▶ _TO DO_
The reply should contain all the data below, repeated exactly, and none of the images.

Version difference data

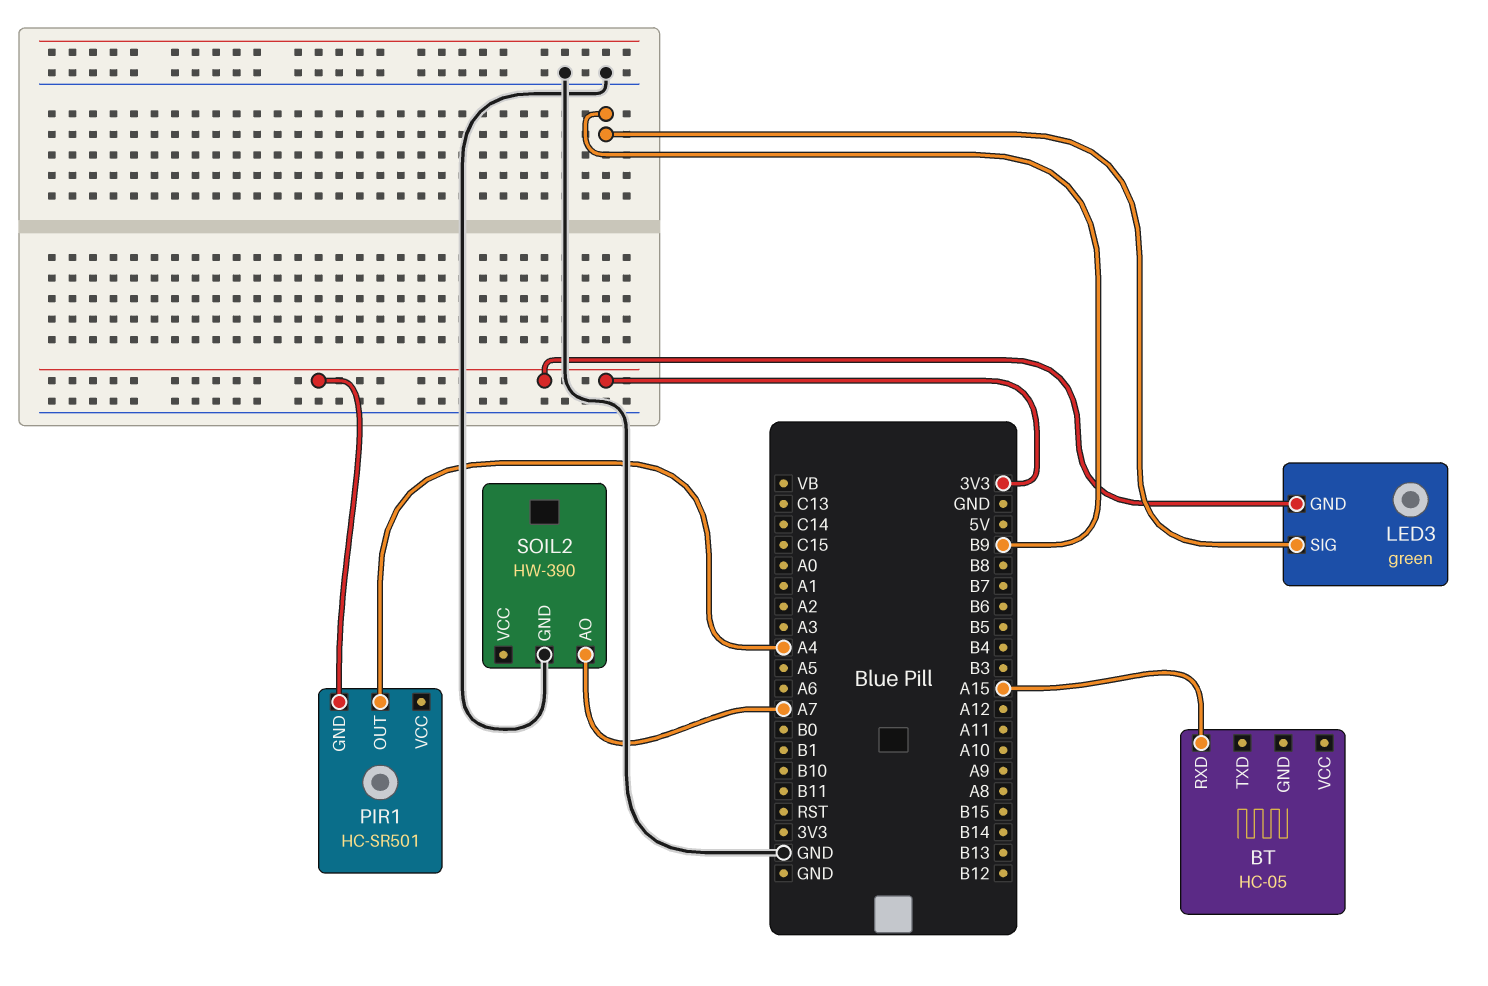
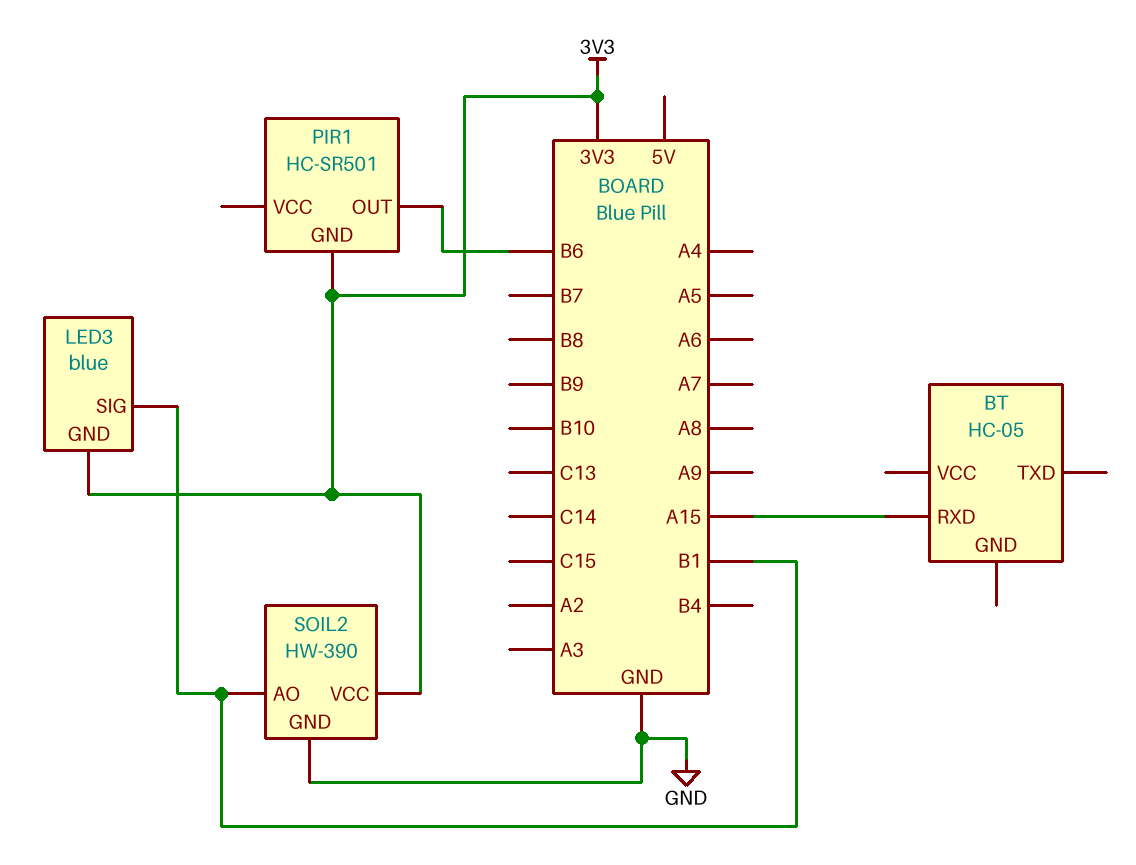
LED3: green -> blue
LED3 pin SIG: B9 -> B1
PIR1 pin OUT: A4 -> B6
SOIL2 pin AO: A7 -> B1
SOIL2 pin VCC: none -> 3V3

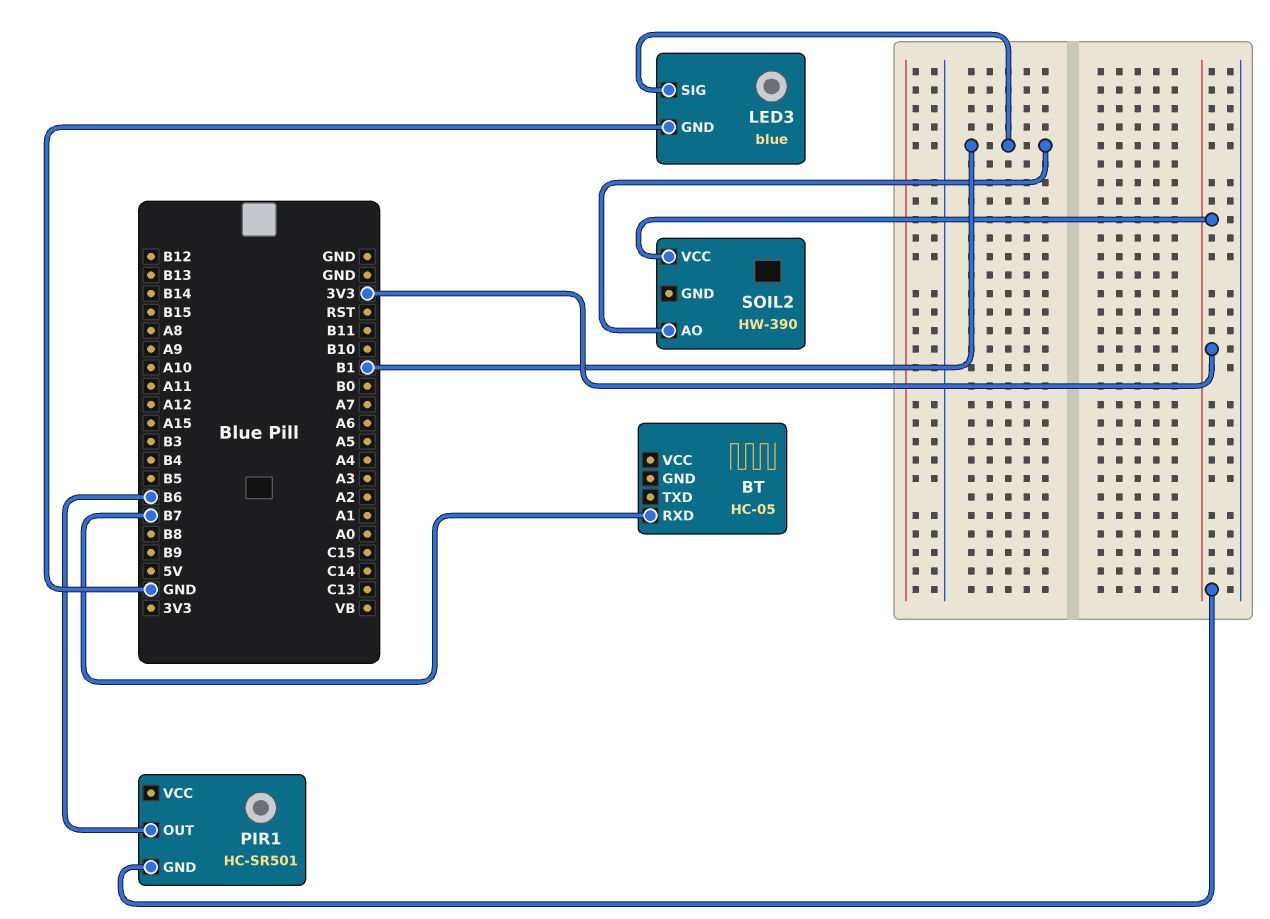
BT pin RXD: A15 -> B7
LED3 pin GND: 3V3 -> GND
SOIL2 pin GND: GND -> none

▶ _REPLY TO THE TASK_
LED3: green -> blue
LED3 pin SIG: B9 -> B1
PIR1 pin OUT: A4 -> B6
SOIL2 pin AO: A7 -> B1
SOIL2 pin VCC: none -> 3V3

BT pin RXD: A15 -> B7
LED3 pin GND: 3V3 -> GND
SOIL2 pin GND: GND -> none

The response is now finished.